* ABOUT THIS TASK
Could you repeat all of the entries word for word, minus any pictures?

* MATERIAL FOR THIS TASK
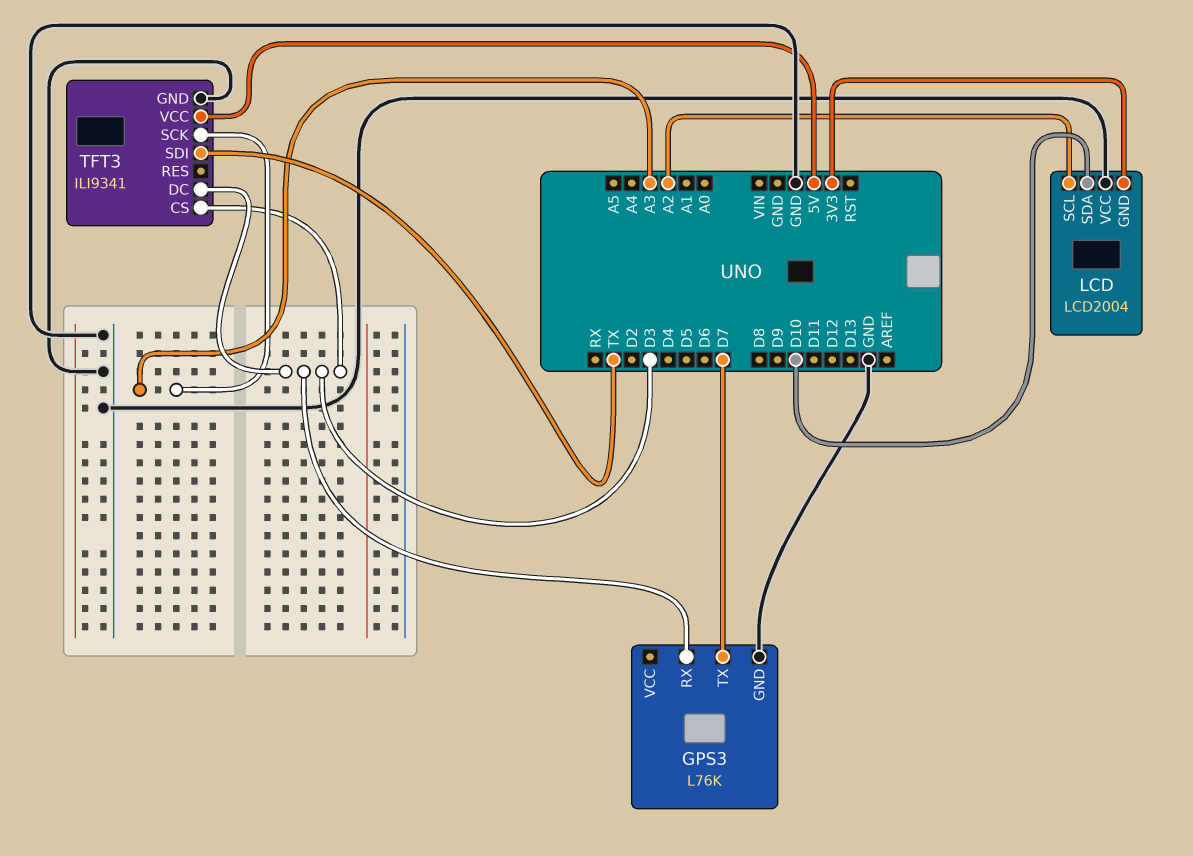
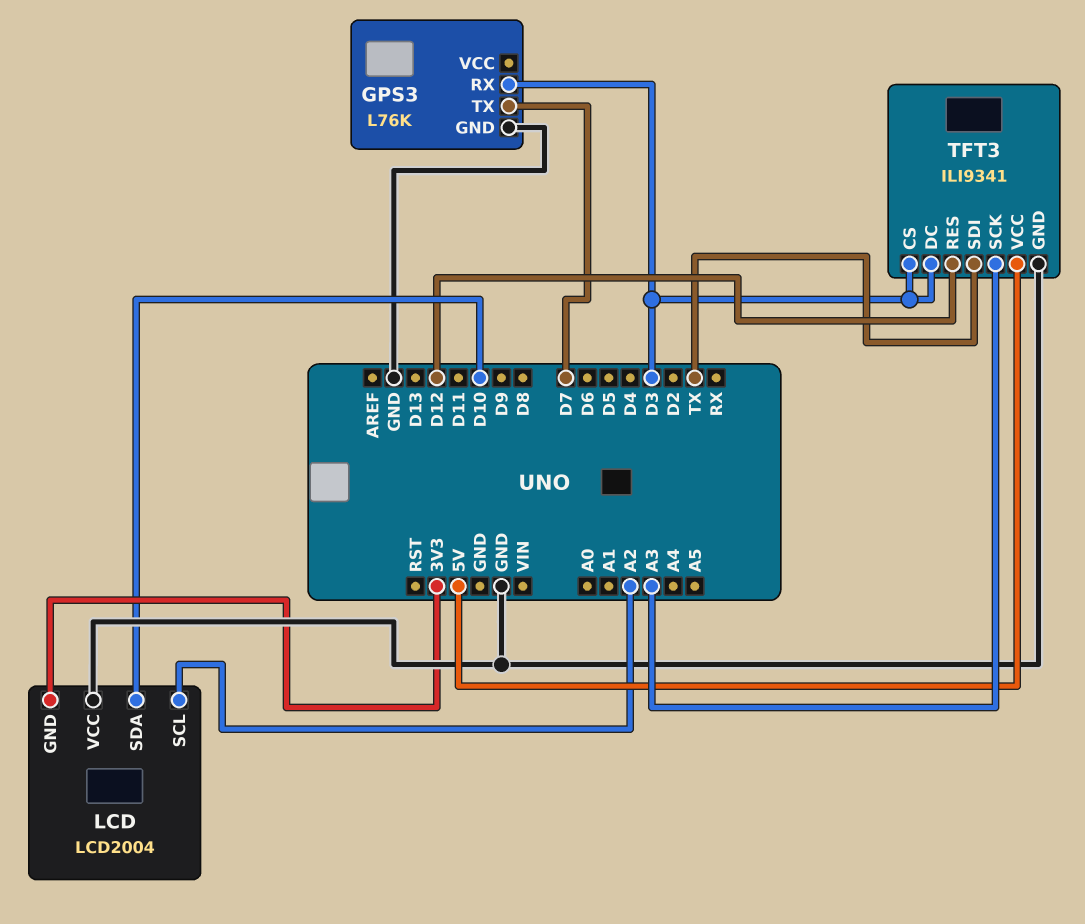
TFT3 pin RES: none -> D12

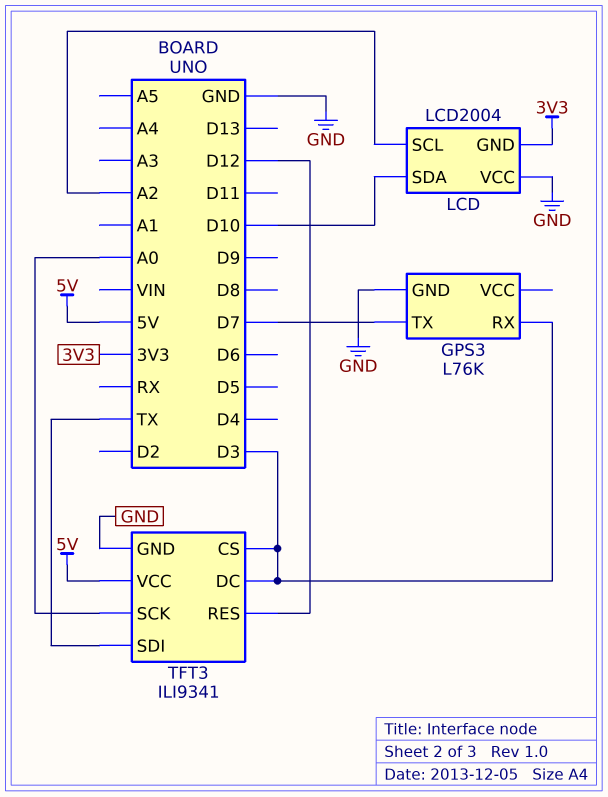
TFT3 pin SCK: A3 -> A0

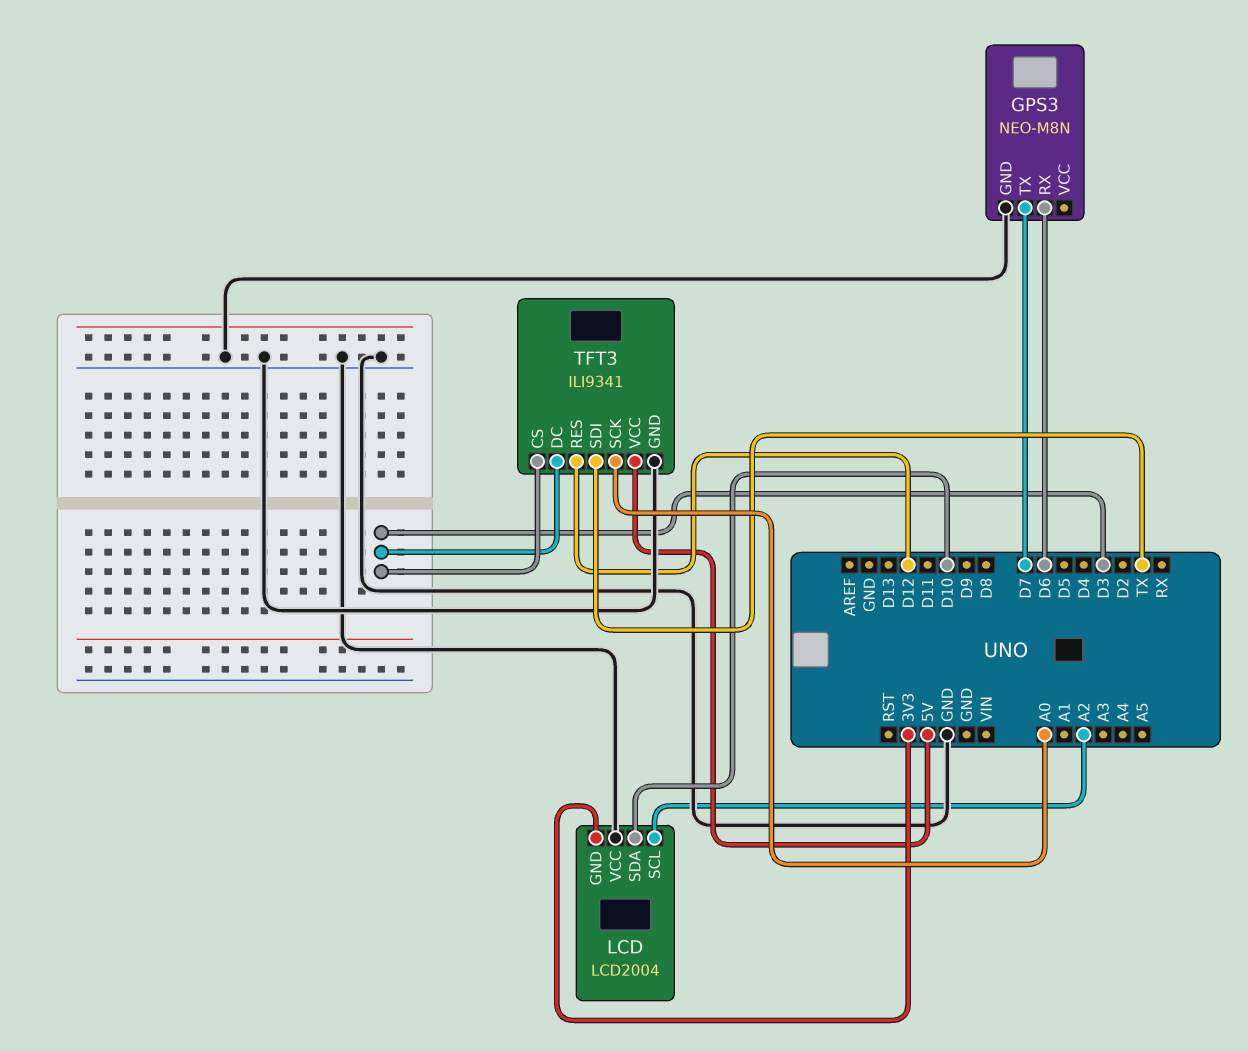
GPS3: L76K -> NEO-M8N
GPS3 pin RX: D3 -> D6

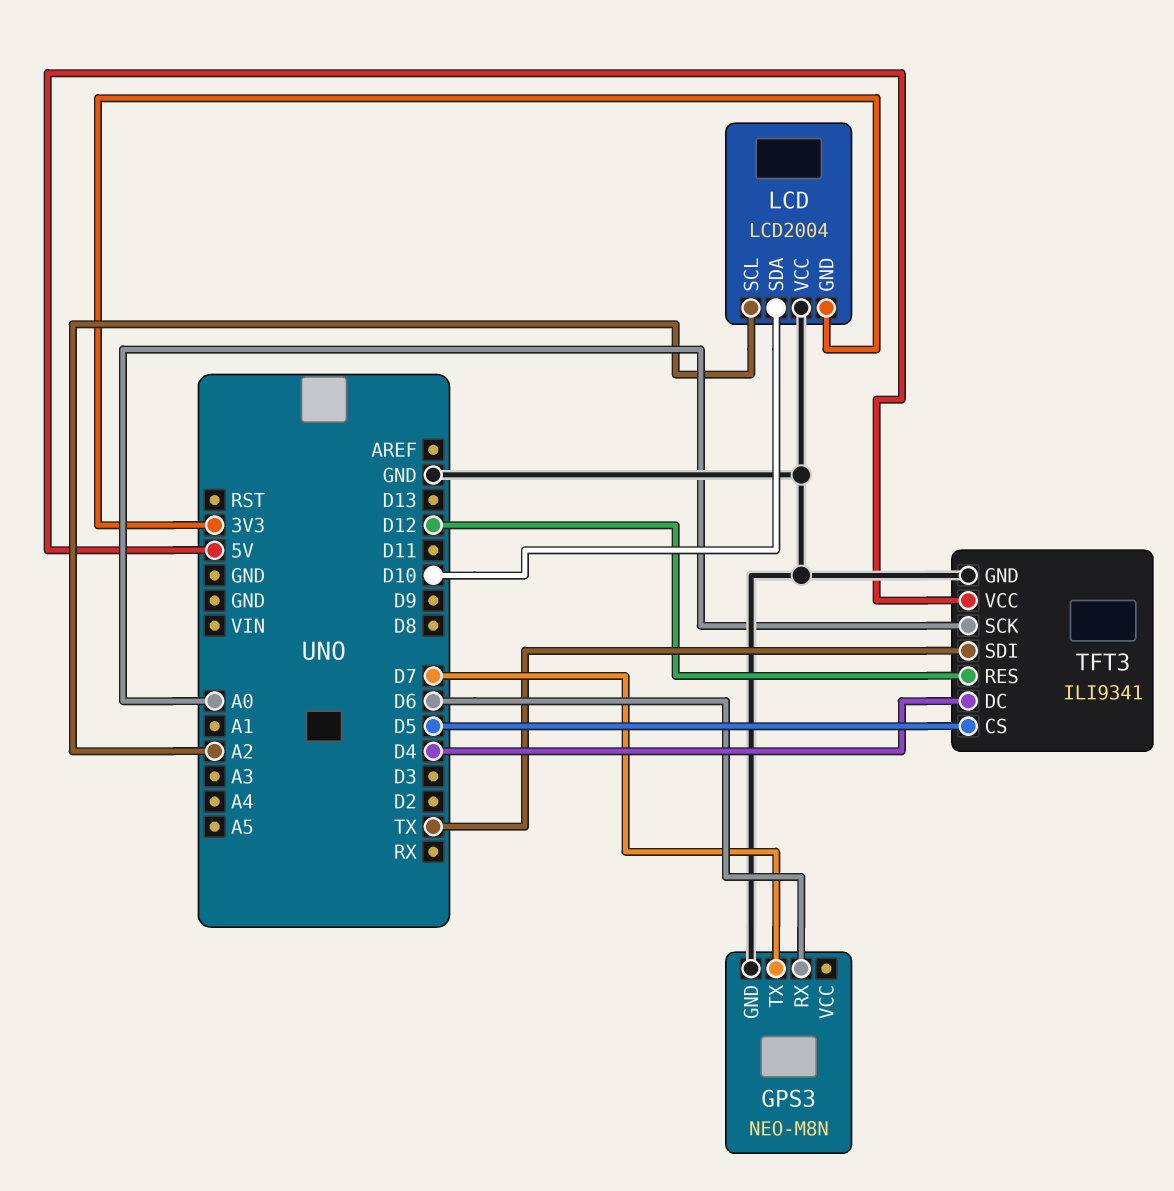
TFT3 pin CS: D3 -> D5
TFT3 pin DC: D3 -> D4

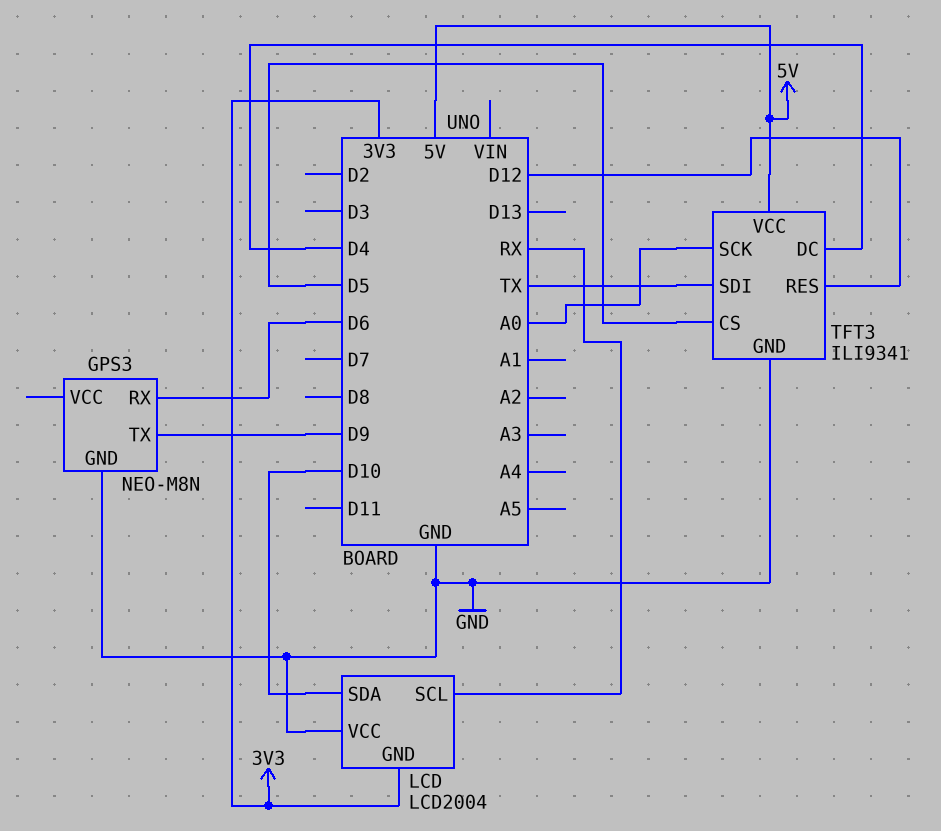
GPS3 pin TX: D7 -> D9
LCD pin SCL: A2 -> RX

* ANSWER SPACE
TFT3 pin RES: none -> D12

TFT3 pin SCK: A3 -> A0

GPS3: L76K -> NEO-M8N
GPS3 pin RX: D3 -> D6

TFT3 pin CS: D3 -> D5
TFT3 pin DC: D3 -> D4

GPS3 pin TX: D7 -> D9
LCD pin SCL: A2 -> RX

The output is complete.